------ DATA TO USE

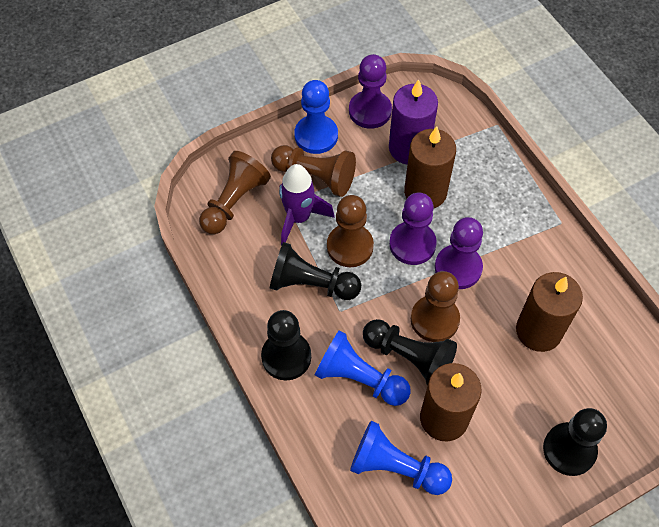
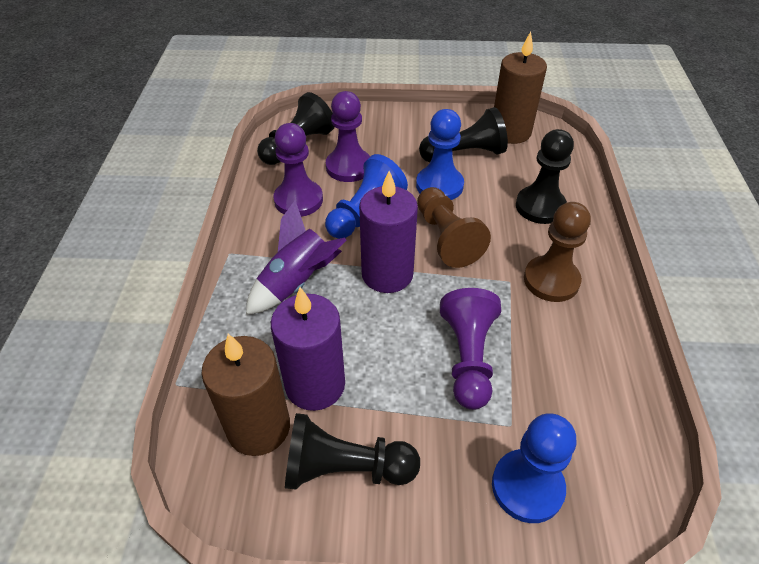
brown candle: 3 -> 2
brown pawn: 4 -> 2
purple candle: 1 -> 2

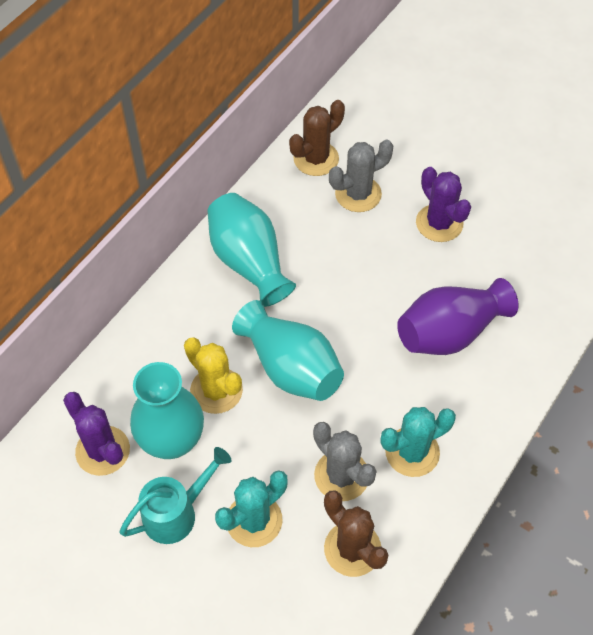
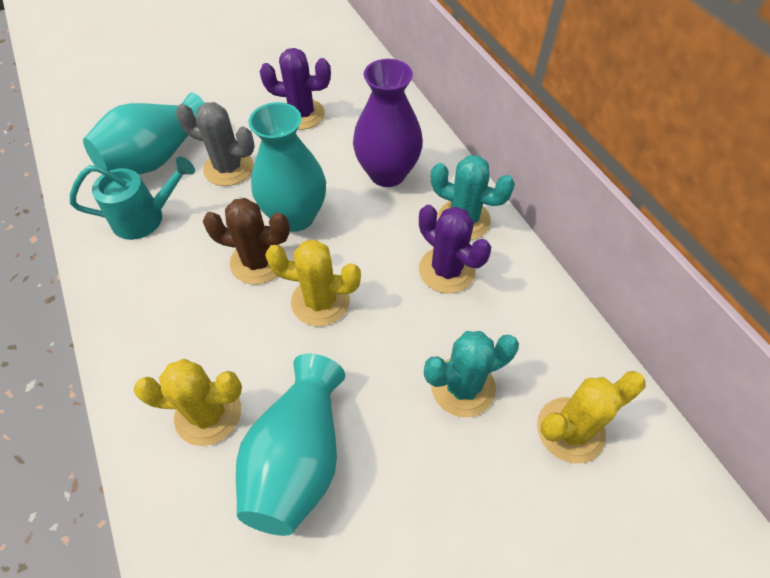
brown cactus: 2 -> 1
grey cactus: 2 -> 1
yellow cactus: 1 -> 3

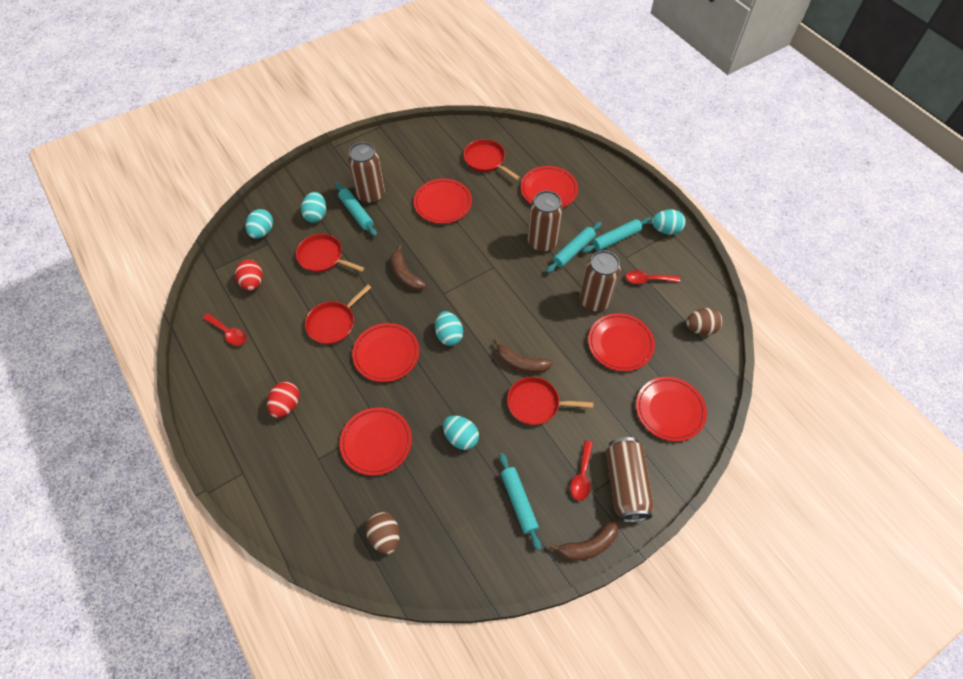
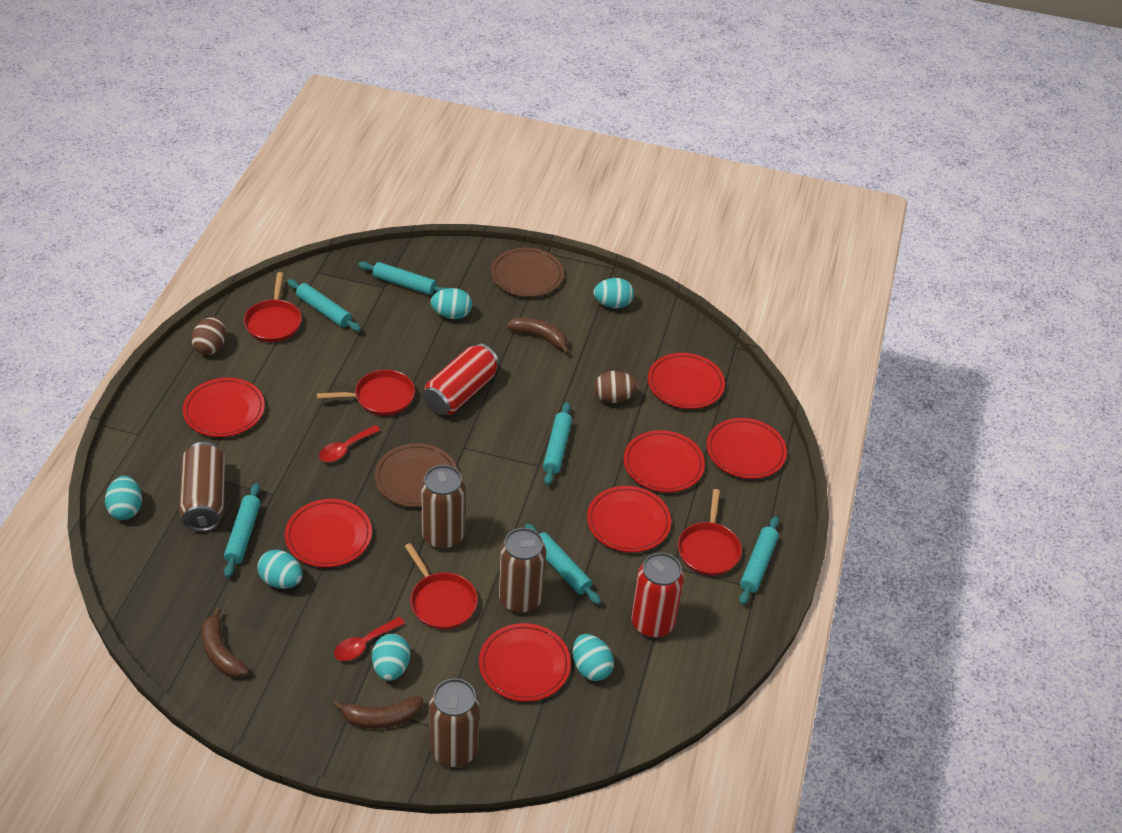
brown plate: 0 -> 2
red can: 0 -> 2
red egg: 2 -> 0
red plate: 6 -> 7
red spoon: 3 -> 2
turquoise egg: 5 -> 6
turquoise rolling pin: 4 -> 6

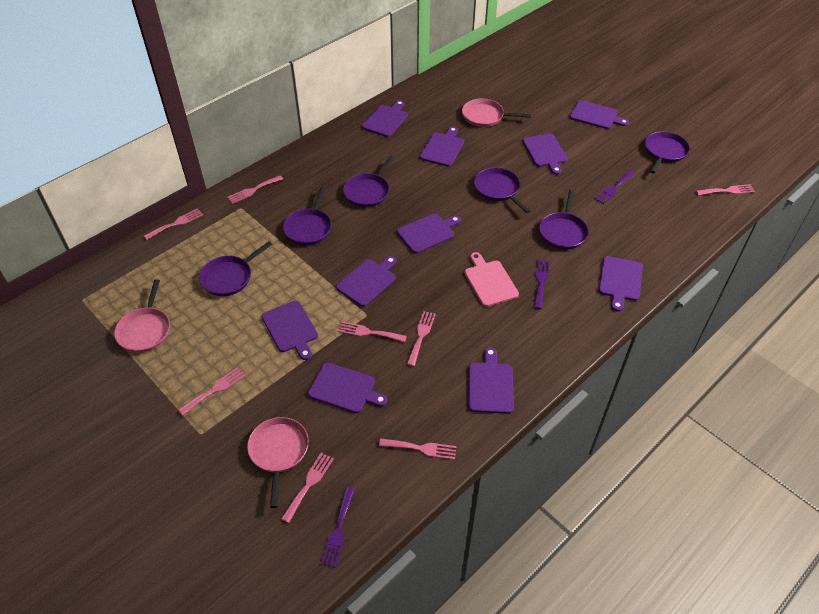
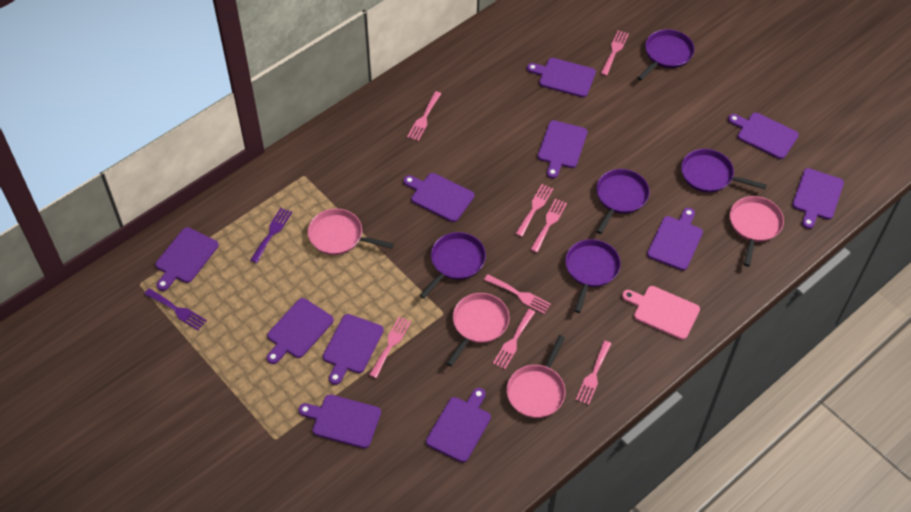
pink pan: 3 -> 4
purple cutting board: 10 -> 11
purple fork: 3 -> 2
purple pan: 6 -> 5

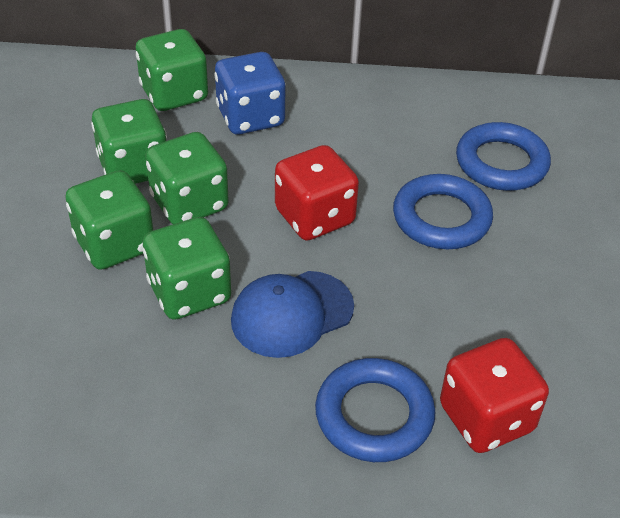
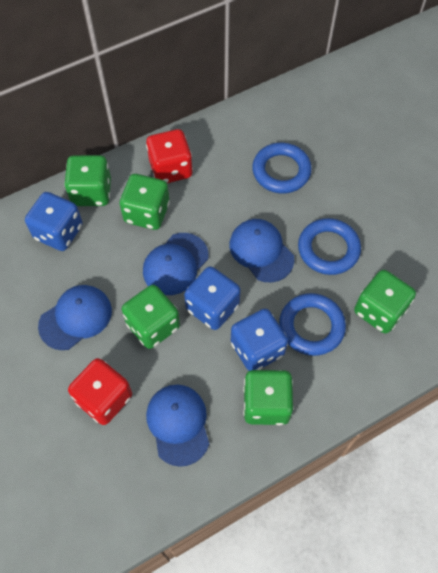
blue cap: 1 -> 4
blue dice: 1 -> 3

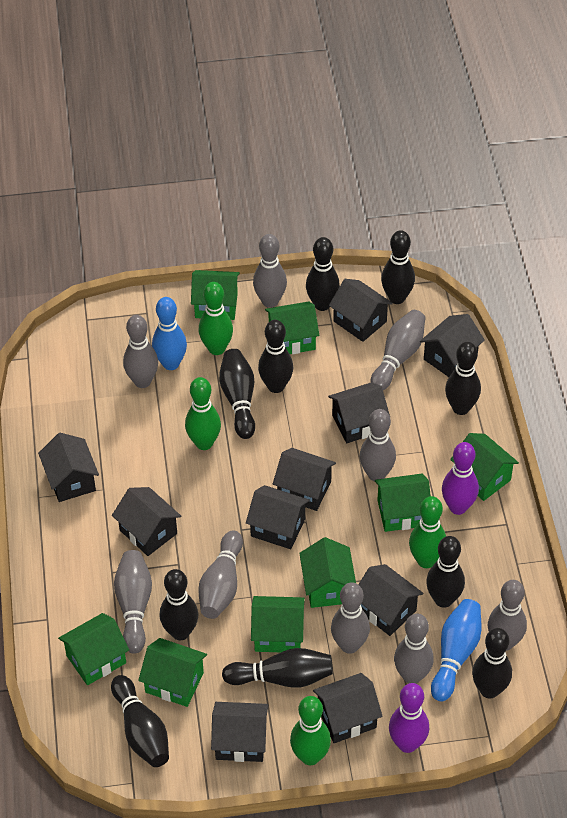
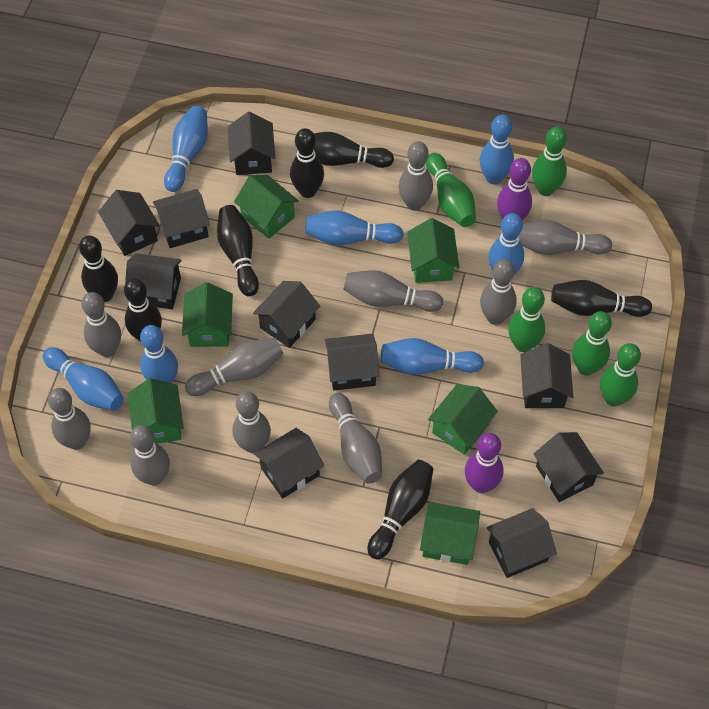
black bowling pin: 10 -> 7
blue bowling pin: 2 -> 7
green bowling pin: 4 -> 5
green house: 8 -> 6
grey bowling pin: 9 -> 10

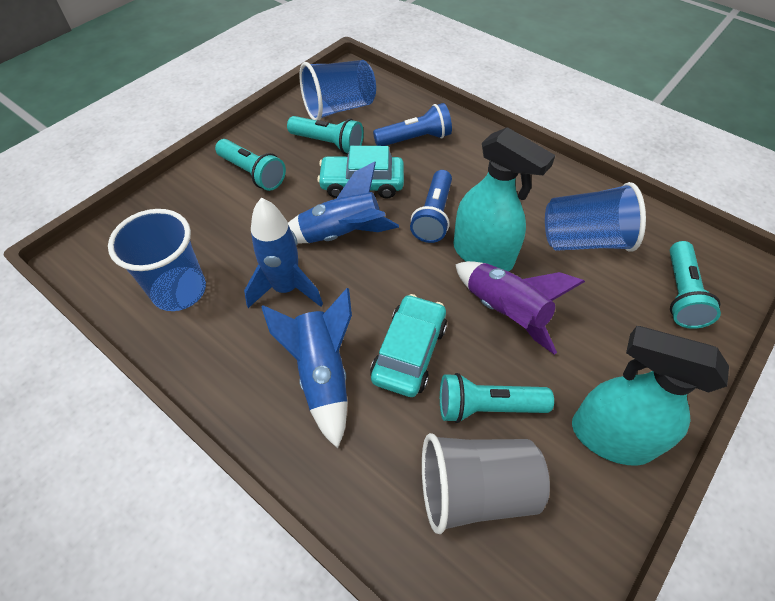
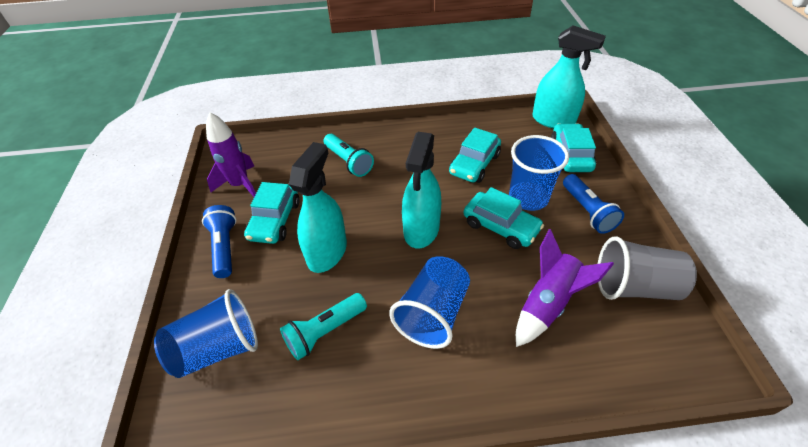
blue rocket: 3 -> 0
purple rocket: 1 -> 2
turquoise car: 2 -> 4
turquoise flashlight: 4 -> 2
turquoise spray bottle: 2 -> 3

------------

* EXERCISE INSTRUCTIONS: Make a word-for-word copy of the entries, without any pictures.

* ANSWER TO THE PROBLEM:
brown candle: 3 -> 2
brown pawn: 4 -> 2
purple candle: 1 -> 2

brown cactus: 2 -> 1
grey cactus: 2 -> 1
yellow cactus: 1 -> 3

brown plate: 0 -> 2
red can: 0 -> 2
red egg: 2 -> 0
red plate: 6 -> 7
red spoon: 3 -> 2
turquoise egg: 5 -> 6
turquoise rolling pin: 4 -> 6

pink pan: 3 -> 4
purple cutting board: 10 -> 11
purple fork: 3 -> 2
purple pan: 6 -> 5

blue cap: 1 -> 4
blue dice: 1 -> 3

black bowling pin: 10 -> 7
blue bowling pin: 2 -> 7
green bowling pin: 4 -> 5
green house: 8 -> 6
grey bowling pin: 9 -> 10

blue rocket: 3 -> 0
purple rocket: 1 -> 2
turquoise car: 2 -> 4
turquoise flashlight: 4 -> 2
turquoise spray bottle: 2 -> 3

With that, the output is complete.